Assignment: Using the data below, transcribe exactly everything from the line that contains "RGB3 pin R: A5 -> B10" down to the line that contains "LINE2 pin DO: B4 -> B1". Include both of those lines and none of the pictures.

Data for this exercise:
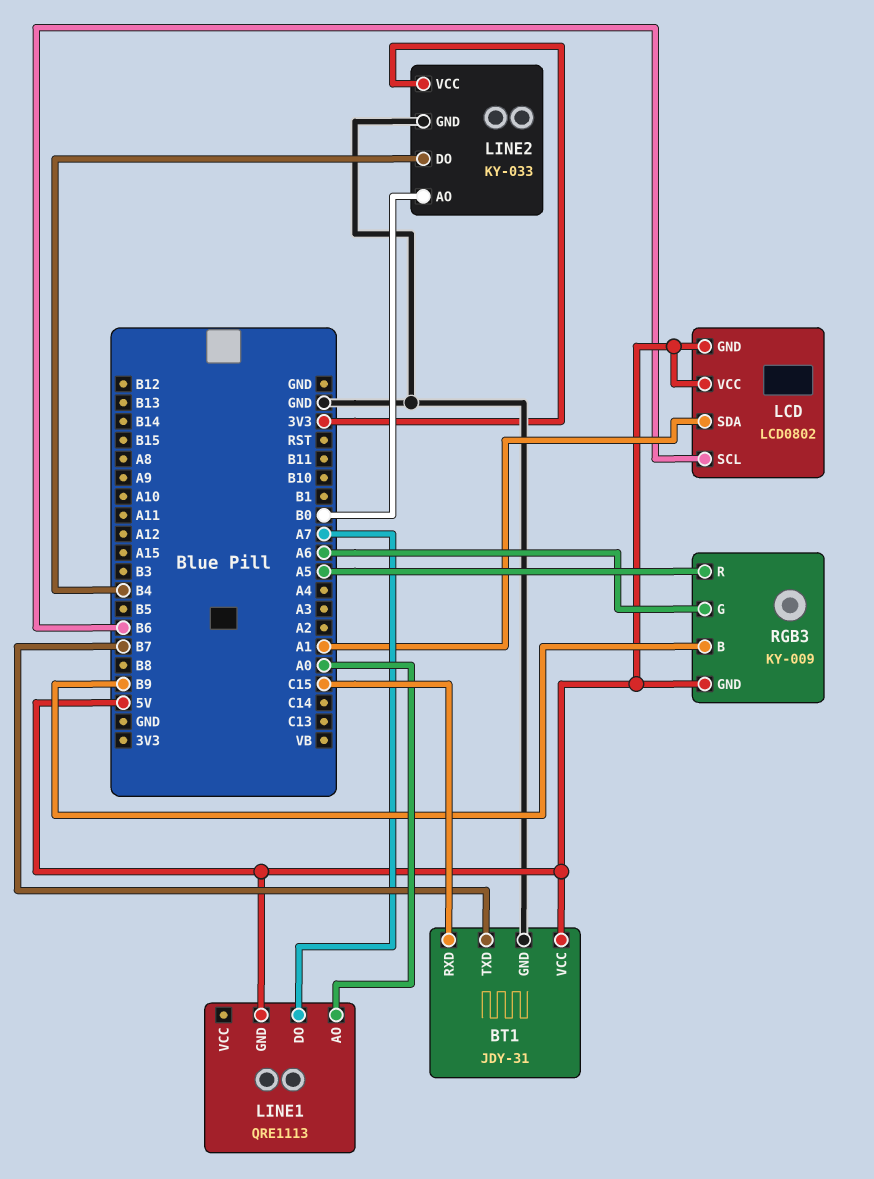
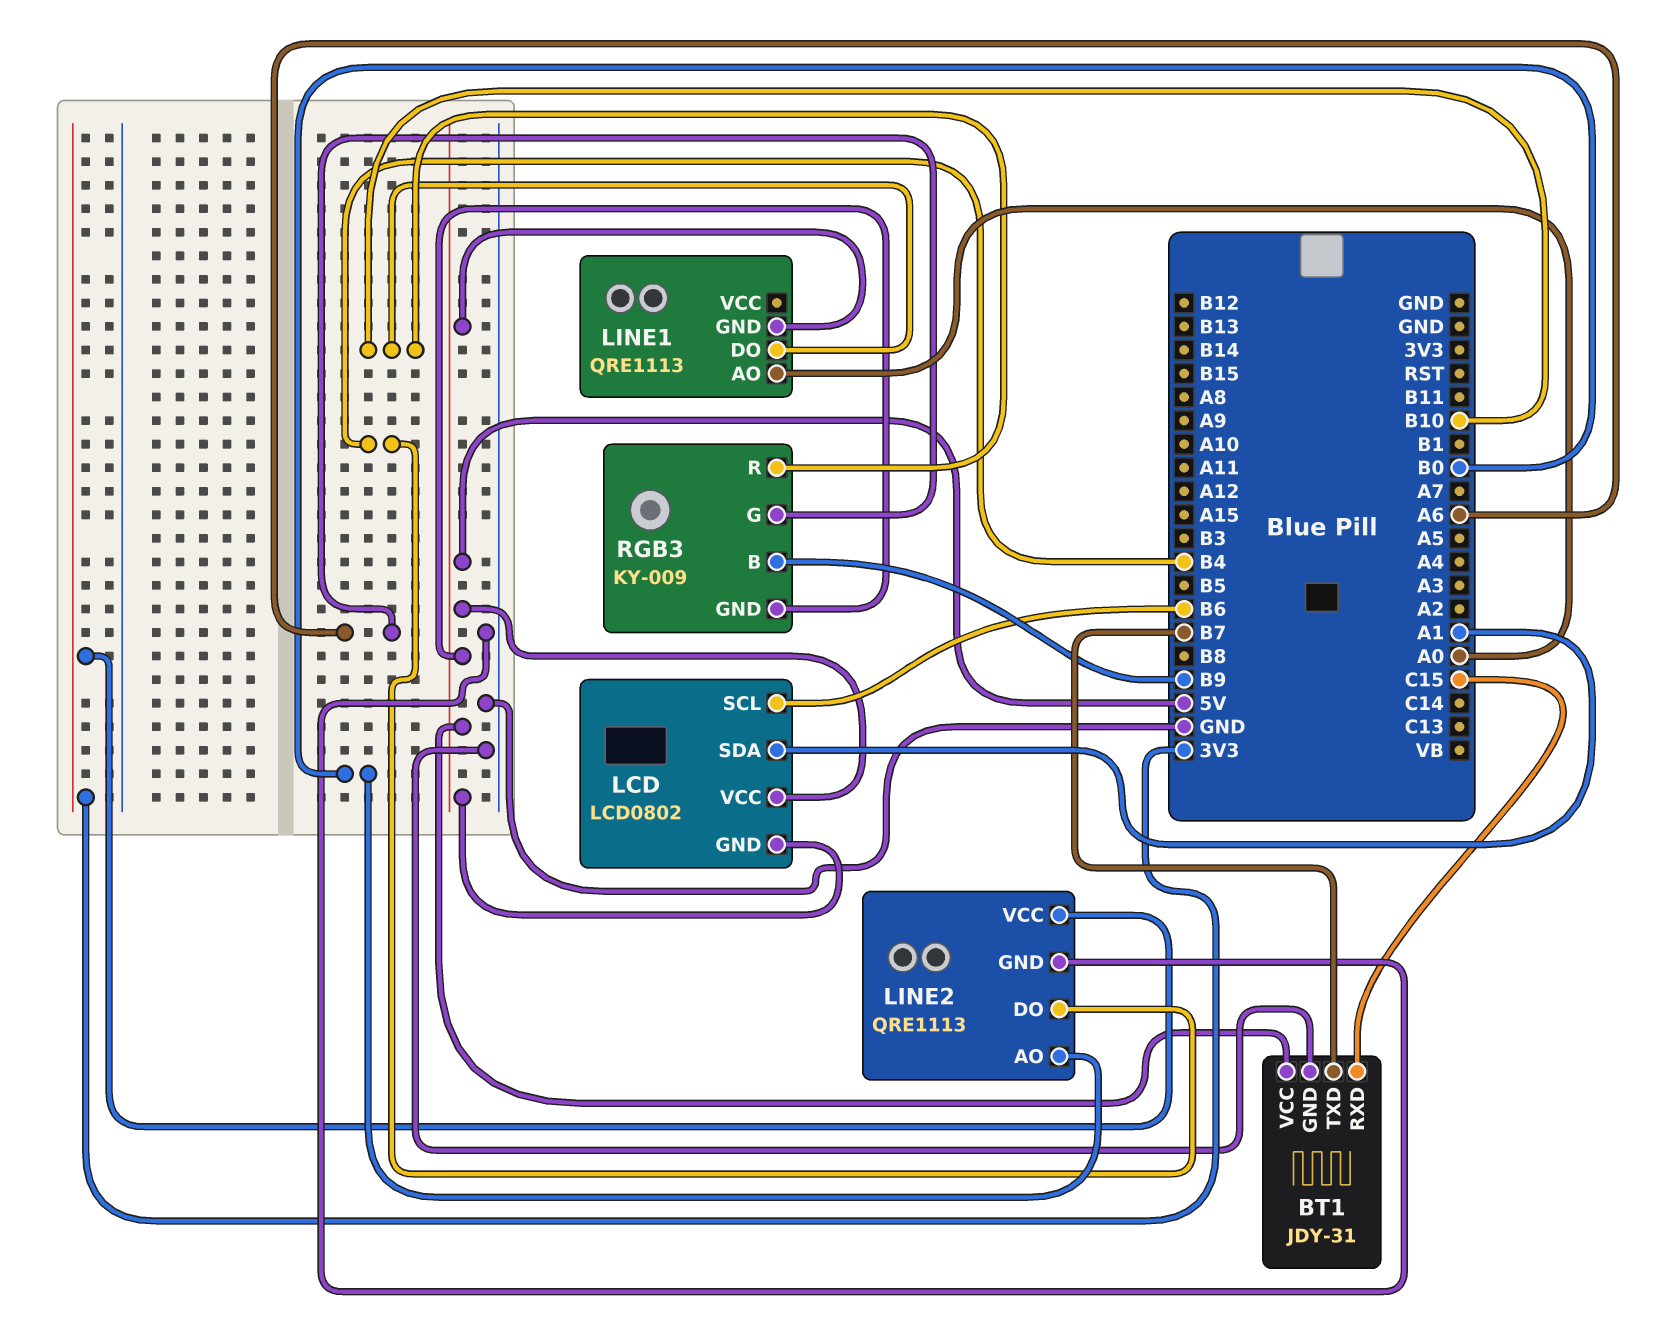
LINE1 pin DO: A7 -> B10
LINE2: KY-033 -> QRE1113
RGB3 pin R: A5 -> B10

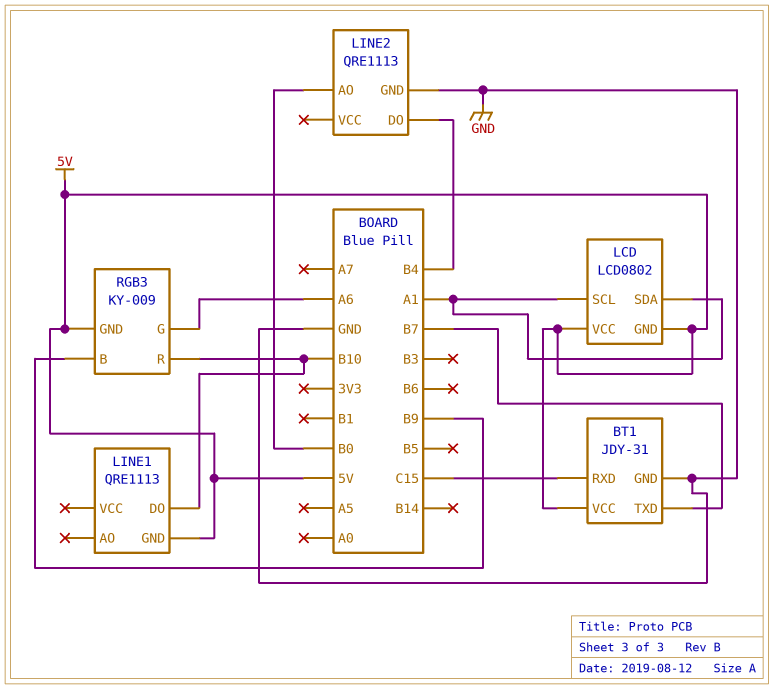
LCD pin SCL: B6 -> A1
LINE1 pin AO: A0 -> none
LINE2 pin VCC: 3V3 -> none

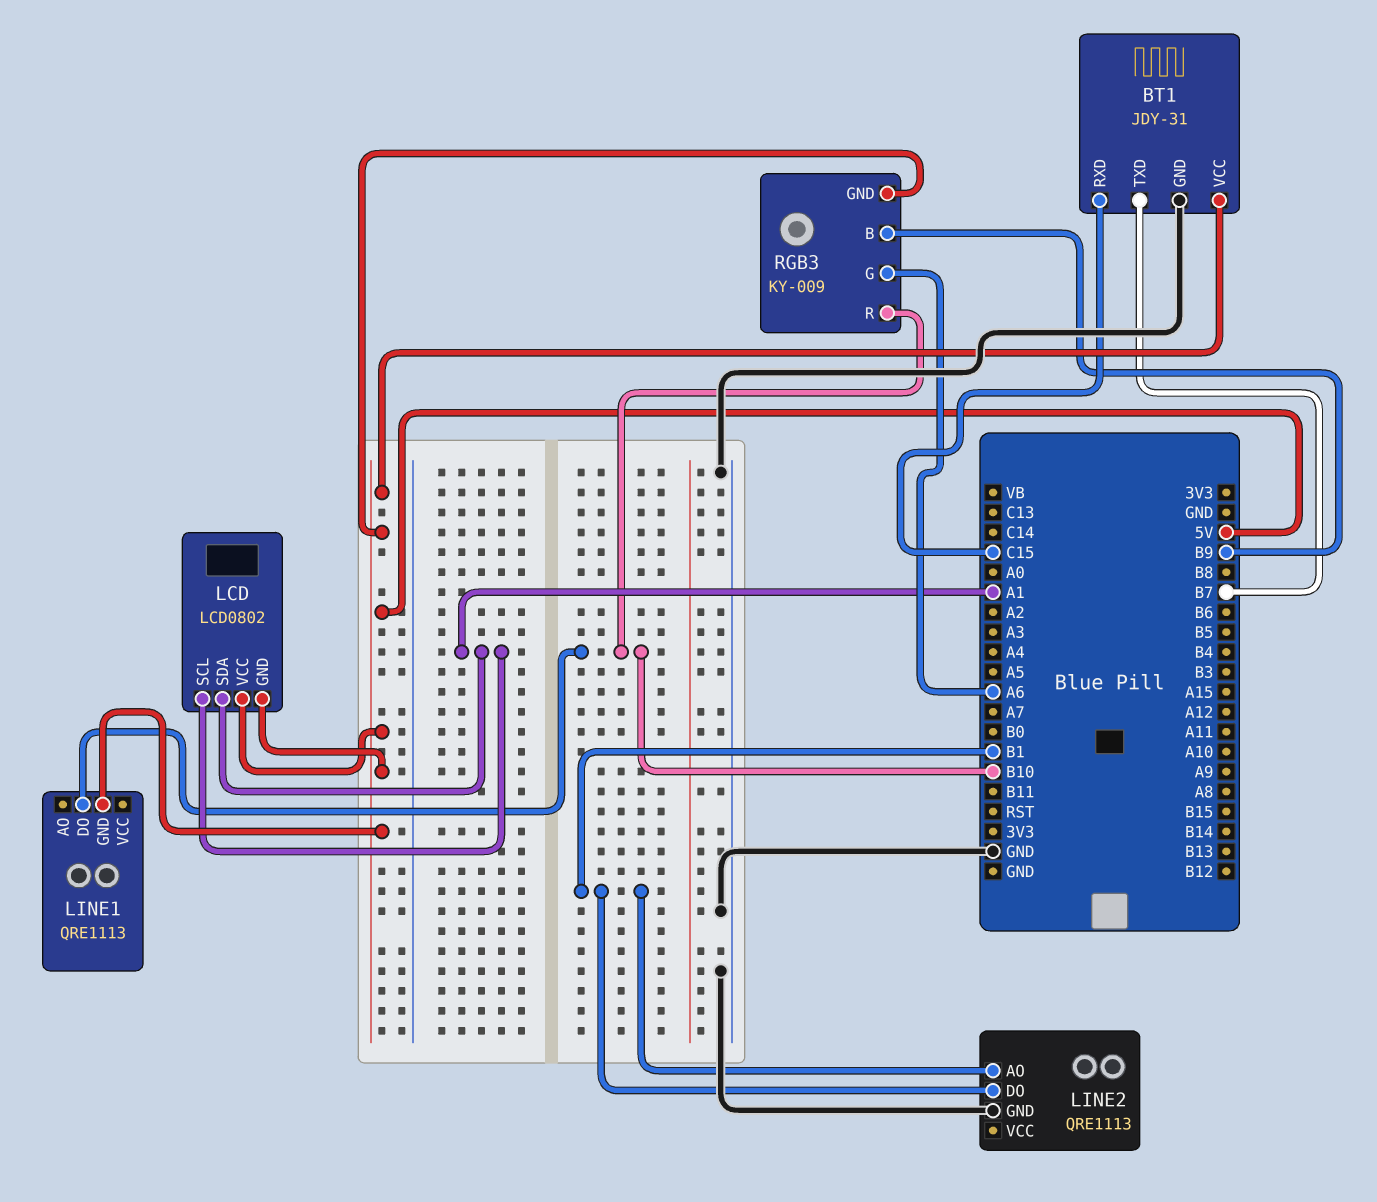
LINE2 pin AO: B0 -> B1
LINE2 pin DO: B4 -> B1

==

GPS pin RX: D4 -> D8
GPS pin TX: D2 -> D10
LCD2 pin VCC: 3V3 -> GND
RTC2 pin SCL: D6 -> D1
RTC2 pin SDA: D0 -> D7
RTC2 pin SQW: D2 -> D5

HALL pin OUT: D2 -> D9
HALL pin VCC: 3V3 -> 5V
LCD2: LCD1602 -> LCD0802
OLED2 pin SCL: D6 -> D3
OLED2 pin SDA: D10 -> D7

Exercise result:
RGB3 pin R: A5 -> B10

LCD pin SCL: B6 -> A1
LINE1 pin AO: A0 -> none
LINE2 pin VCC: 3V3 -> none

LINE2 pin AO: B0 -> B1
LINE2 pin DO: B4 -> B1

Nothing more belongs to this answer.